Which lines of the entries below run from the one holding "FAN3: IRF520 -> AOD4184" to the one holding "RTC3 pin SDA: none -> 2", inclusive? Set down exactly those lines and no others.

— Input —
• • • • • • •
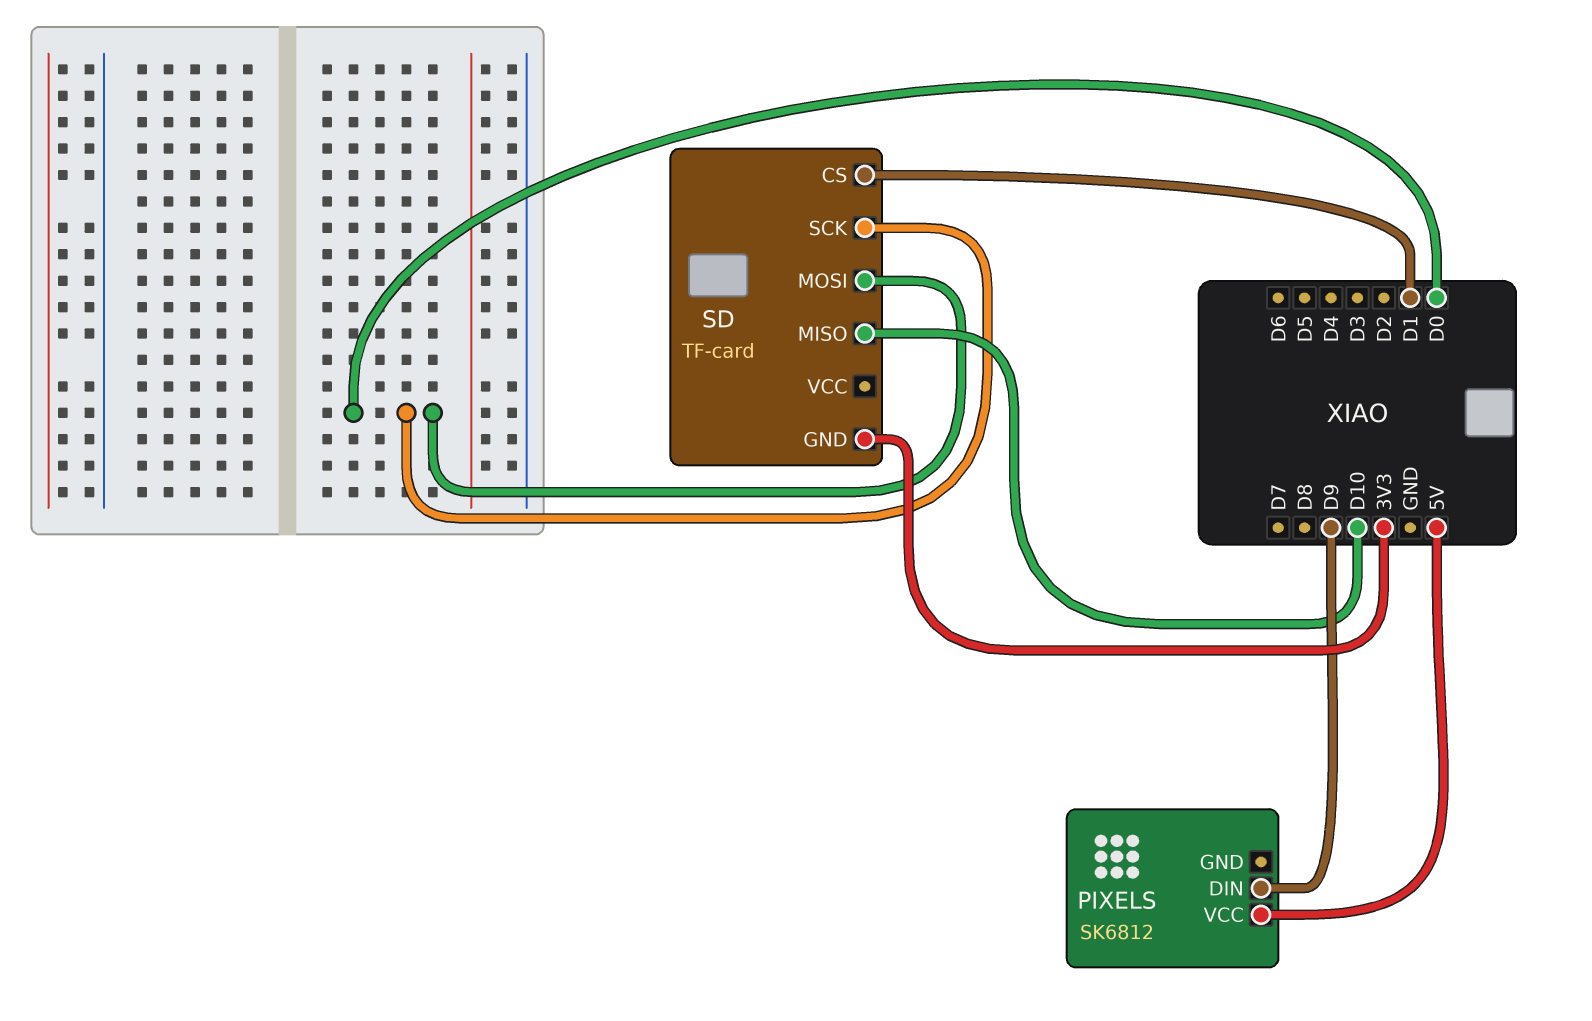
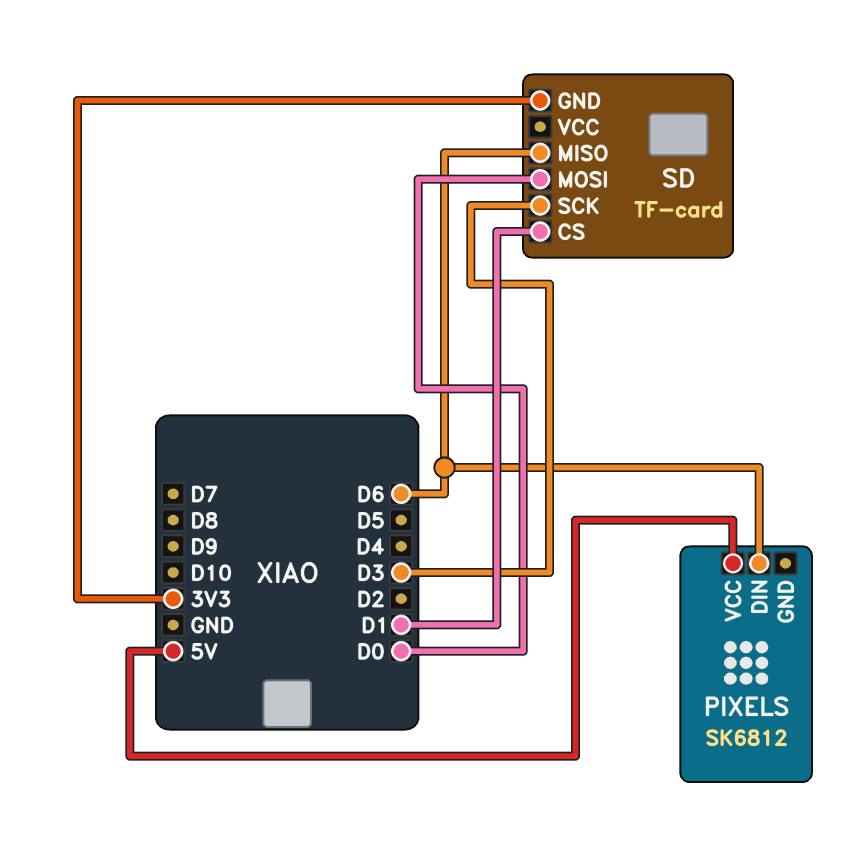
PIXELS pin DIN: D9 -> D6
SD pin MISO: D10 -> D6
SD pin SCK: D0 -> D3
• • • • • • •
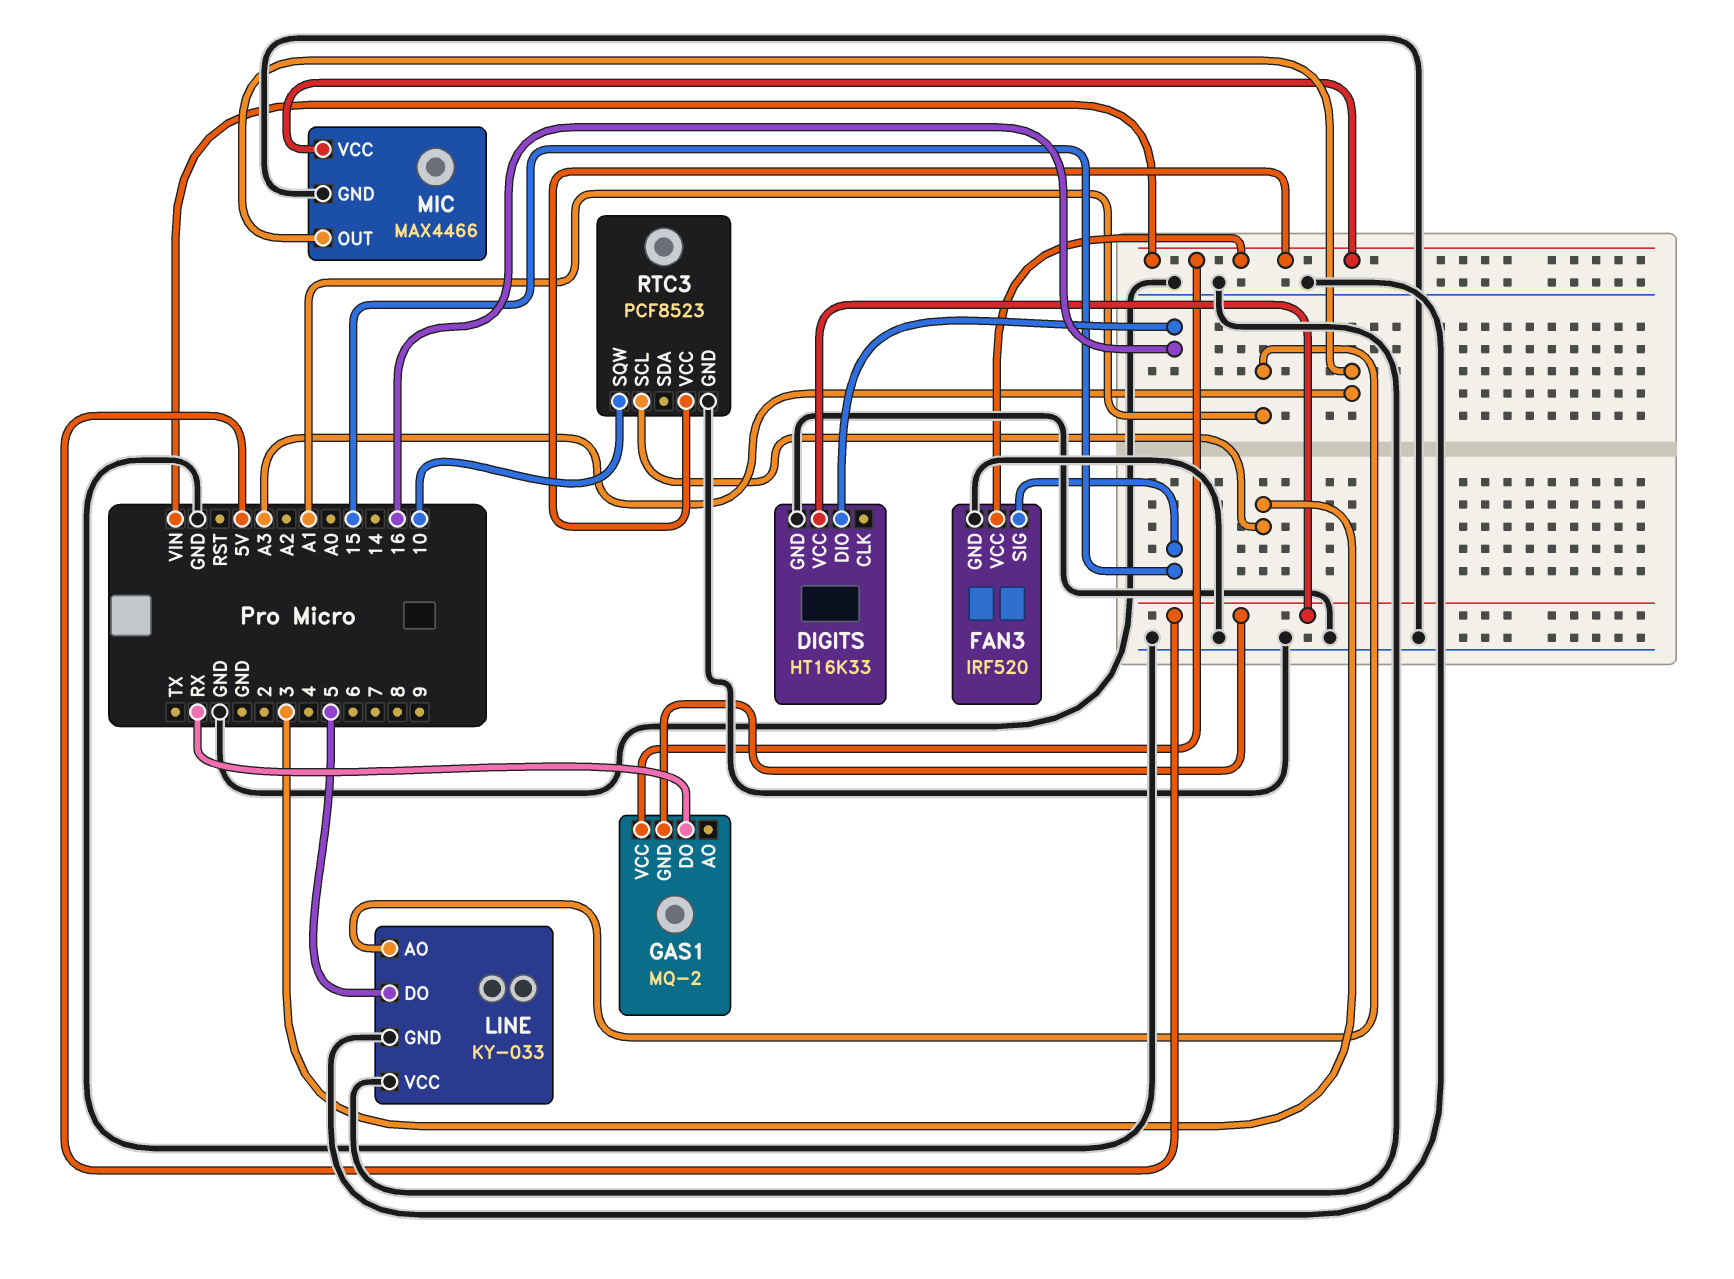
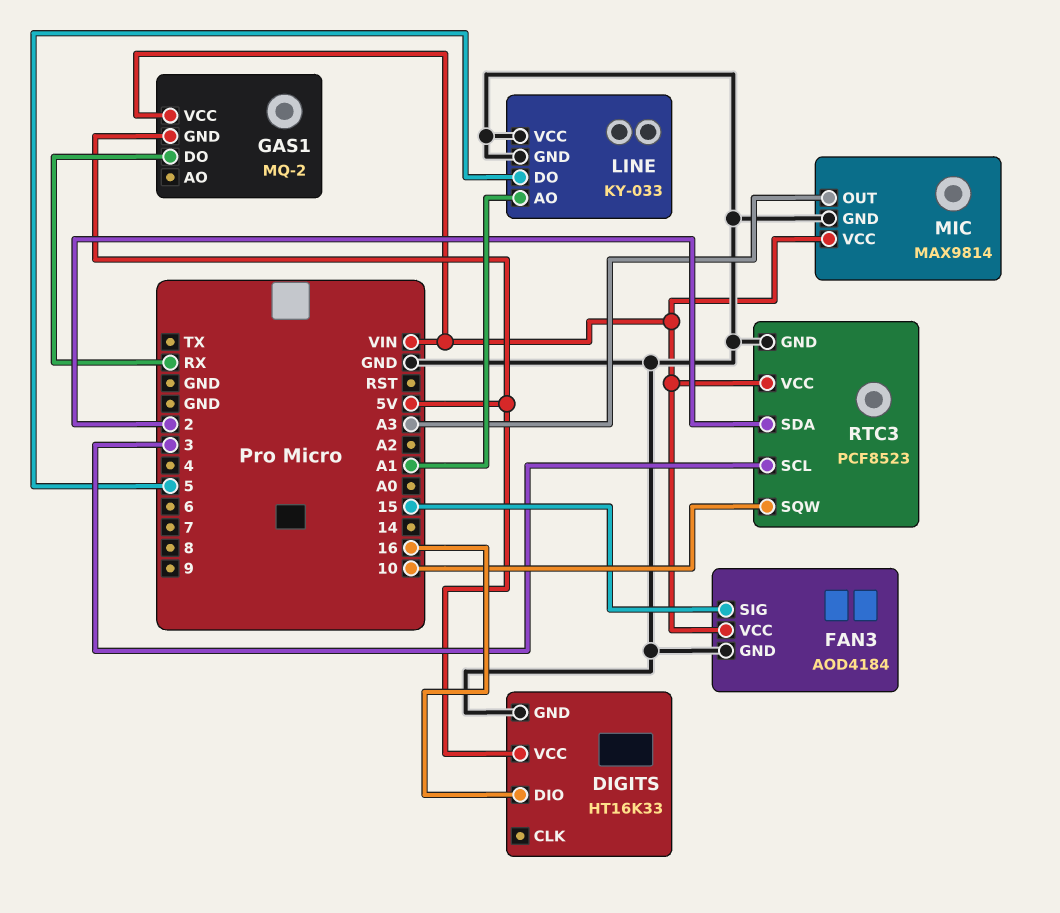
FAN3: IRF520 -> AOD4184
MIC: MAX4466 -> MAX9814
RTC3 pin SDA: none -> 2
• • • • • • •
— Solution to the problem —
FAN3: IRF520 -> AOD4184
MIC: MAX4466 -> MAX9814
RTC3 pin SDA: none -> 2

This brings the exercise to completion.